■ Provided entries:
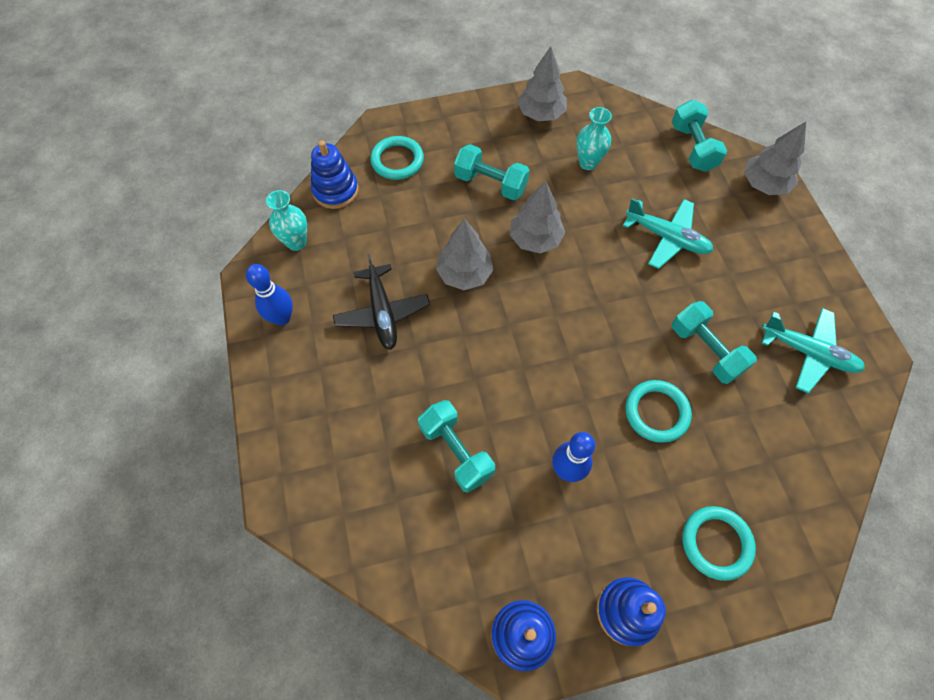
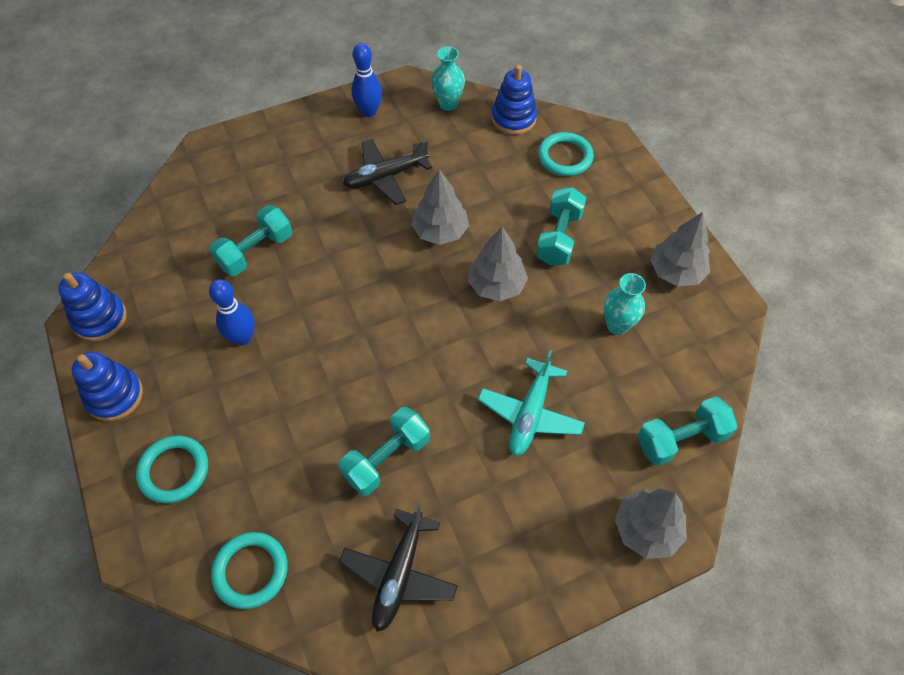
camera: 80 degrees right, 5 degrees down
(656, 412) = (307, 412): turquoise ring -> turquoise ring (251, 571)
(808, 353) = (399, 574): turquoise plane -> black plane

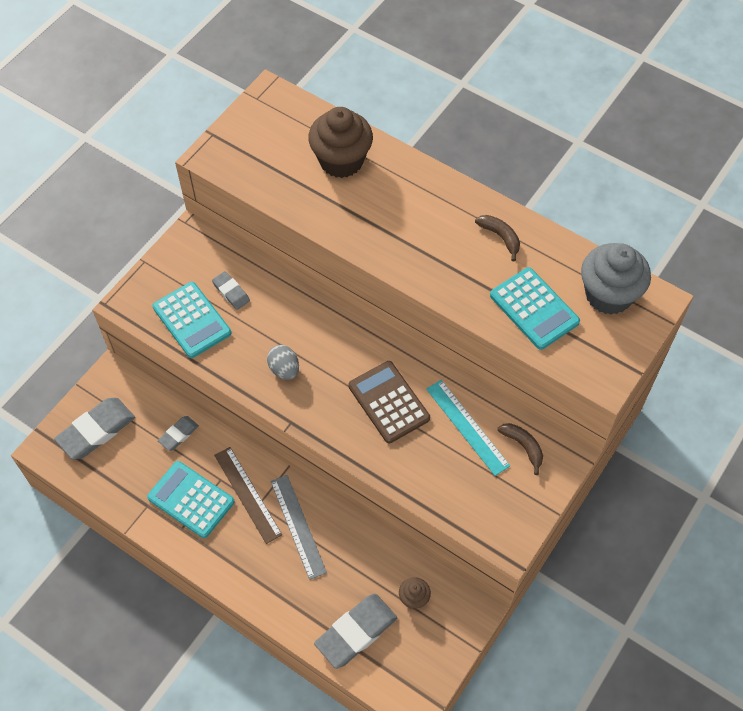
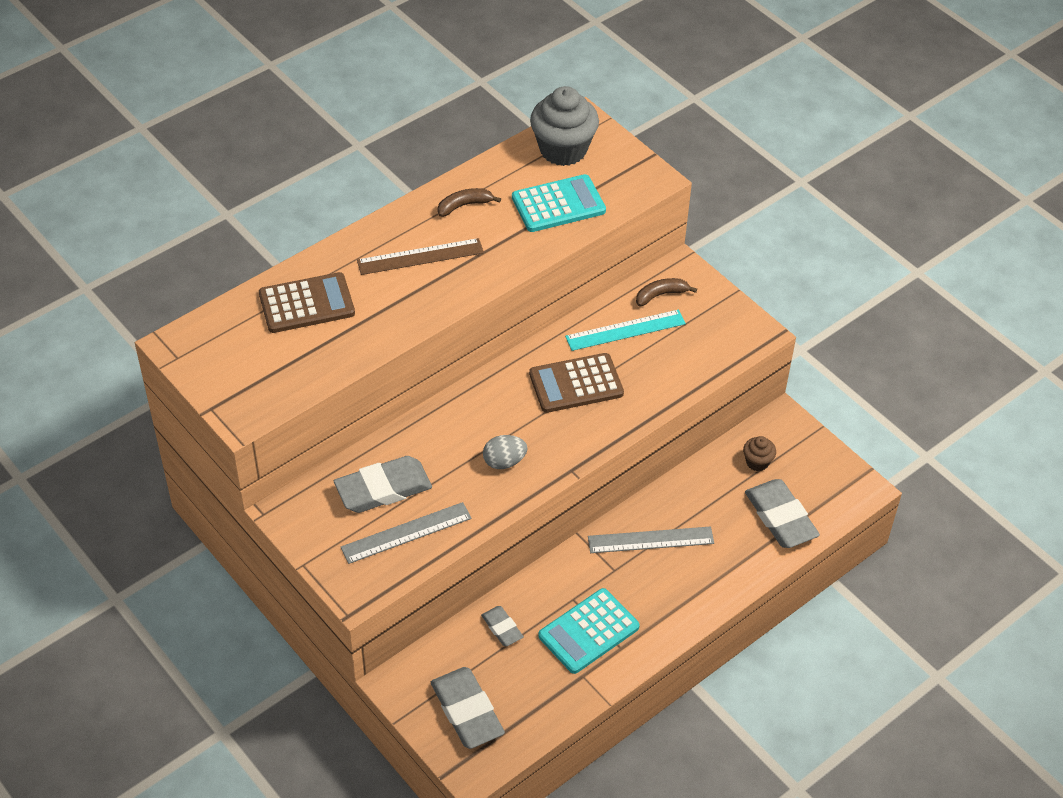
camera: 75 degrees left, 10 degrees down
(192, 320) = (406, 533): turquoise calculator -> grey ruler
(231, 292) = (383, 489): grey eraser -> grey eraser, size x1.85
(247, 494) = (599, 577): brown ruler -> brown ruler (420, 256)
(341, 161) = (306, 304): brown cupcake -> brown calculator

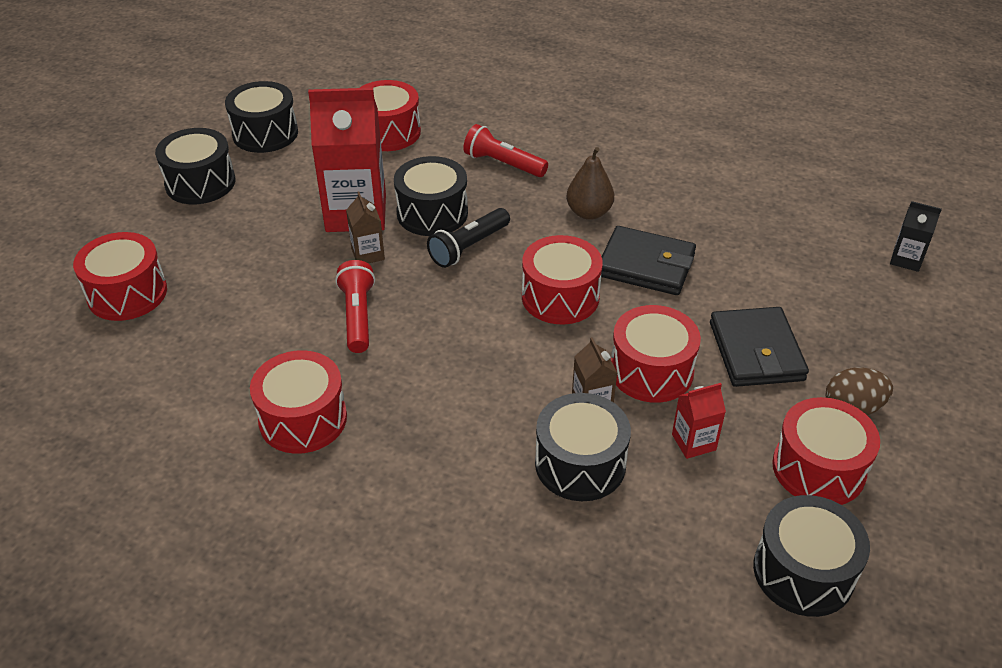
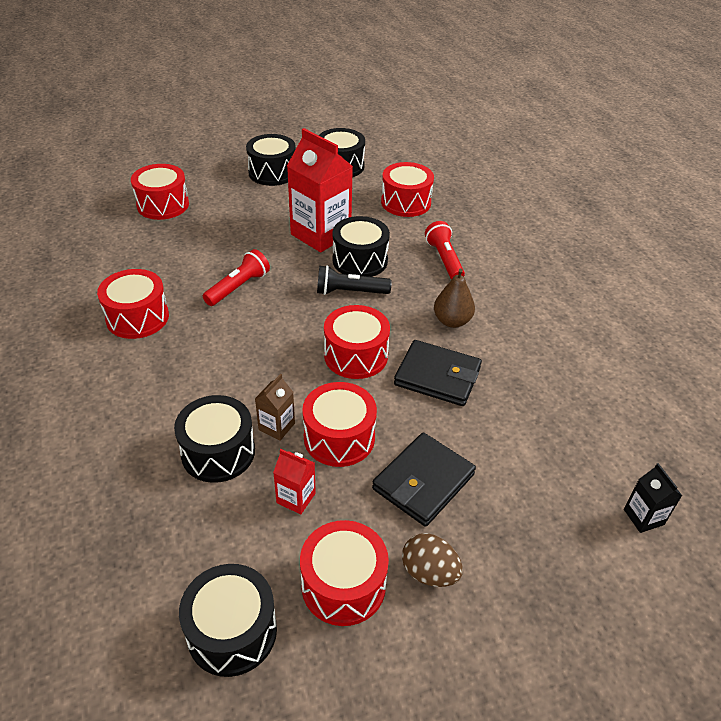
camera: 45 degrees right, 0 degrees up
(368, 254) = (293, 259): brown carton -> none
(646, 265) = (437, 376): black wallet -> black wallet turned 45 degrees counterclockwise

■ What the task requires: Give the data again exactly, image-free.

■ Finished exercise:
camera: 80 degrees right, 5 degrees down
(656, 412) = (307, 412): turquoise ring -> turquoise ring (251, 571)
(808, 353) = (399, 574): turquoise plane -> black plane

camera: 75 degrees left, 10 degrees down
(192, 320) = (406, 533): turquoise calculator -> grey ruler
(231, 292) = (383, 489): grey eraser -> grey eraser, size x1.85
(247, 494) = (599, 577): brown ruler -> brown ruler (420, 256)
(341, 161) = (306, 304): brown cupcake -> brown calculator

camera: 45 degrees right, 0 degrees up
(368, 254) = (293, 259): brown carton -> none
(646, 265) = (437, 376): black wallet -> black wallet turned 45 degrees counterclockwise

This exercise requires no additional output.